**EXERCISE DETAILS**. Give back an exact copy of the lines in the records below, from the line that has "C2: 47uF (+24V, GND) -> 47uF (GND, J1/1)" through the line that has "C4: 4.7nF (+9V, RESET) -> none", and nothing besides.
**** PROVIDED ENTRIES ****
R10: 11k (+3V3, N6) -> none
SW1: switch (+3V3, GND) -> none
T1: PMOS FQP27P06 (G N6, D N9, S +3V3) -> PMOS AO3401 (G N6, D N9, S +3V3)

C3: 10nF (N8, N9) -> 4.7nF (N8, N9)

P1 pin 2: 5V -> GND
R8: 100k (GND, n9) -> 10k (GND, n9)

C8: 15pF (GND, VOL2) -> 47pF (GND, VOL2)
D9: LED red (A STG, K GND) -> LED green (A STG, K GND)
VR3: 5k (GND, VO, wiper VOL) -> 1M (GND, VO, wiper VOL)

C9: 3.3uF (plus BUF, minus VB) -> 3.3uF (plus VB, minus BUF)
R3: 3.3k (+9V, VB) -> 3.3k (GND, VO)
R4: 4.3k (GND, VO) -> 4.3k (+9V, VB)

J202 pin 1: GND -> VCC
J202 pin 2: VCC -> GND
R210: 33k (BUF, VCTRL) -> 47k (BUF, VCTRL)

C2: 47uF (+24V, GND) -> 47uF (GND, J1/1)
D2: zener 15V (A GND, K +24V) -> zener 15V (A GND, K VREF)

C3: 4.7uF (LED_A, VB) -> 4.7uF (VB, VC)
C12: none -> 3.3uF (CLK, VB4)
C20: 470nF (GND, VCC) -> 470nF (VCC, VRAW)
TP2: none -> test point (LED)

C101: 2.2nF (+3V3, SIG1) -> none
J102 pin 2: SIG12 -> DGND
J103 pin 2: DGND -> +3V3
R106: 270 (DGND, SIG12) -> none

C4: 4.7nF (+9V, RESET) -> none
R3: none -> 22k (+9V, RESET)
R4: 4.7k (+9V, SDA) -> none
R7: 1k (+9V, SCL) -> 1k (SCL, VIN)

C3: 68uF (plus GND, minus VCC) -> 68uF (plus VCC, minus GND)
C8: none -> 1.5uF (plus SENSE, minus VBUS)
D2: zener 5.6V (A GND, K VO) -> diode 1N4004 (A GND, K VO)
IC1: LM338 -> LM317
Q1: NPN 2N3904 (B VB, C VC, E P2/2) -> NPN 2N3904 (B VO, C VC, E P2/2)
****
**OUTPUT OF THE TASK**.
C2: 47uF (+24V, GND) -> 47uF (GND, J1/1)
D2: zener 15V (A GND, K +24V) -> zener 15V (A GND, K VREF)

C3: 4.7uF (LED_A, VB) -> 4.7uF (VB, VC)
C12: none -> 3.3uF (CLK, VB4)
C20: 470nF (GND, VCC) -> 470nF (VCC, VRAW)
TP2: none -> test point (LED)

C101: 2.2nF (+3V3, SIG1) -> none
J102 pin 2: SIG12 -> DGND
J103 pin 2: DGND -> +3V3
R106: 270 (DGND, SIG12) -> none

C4: 4.7nF (+9V, RESET) -> none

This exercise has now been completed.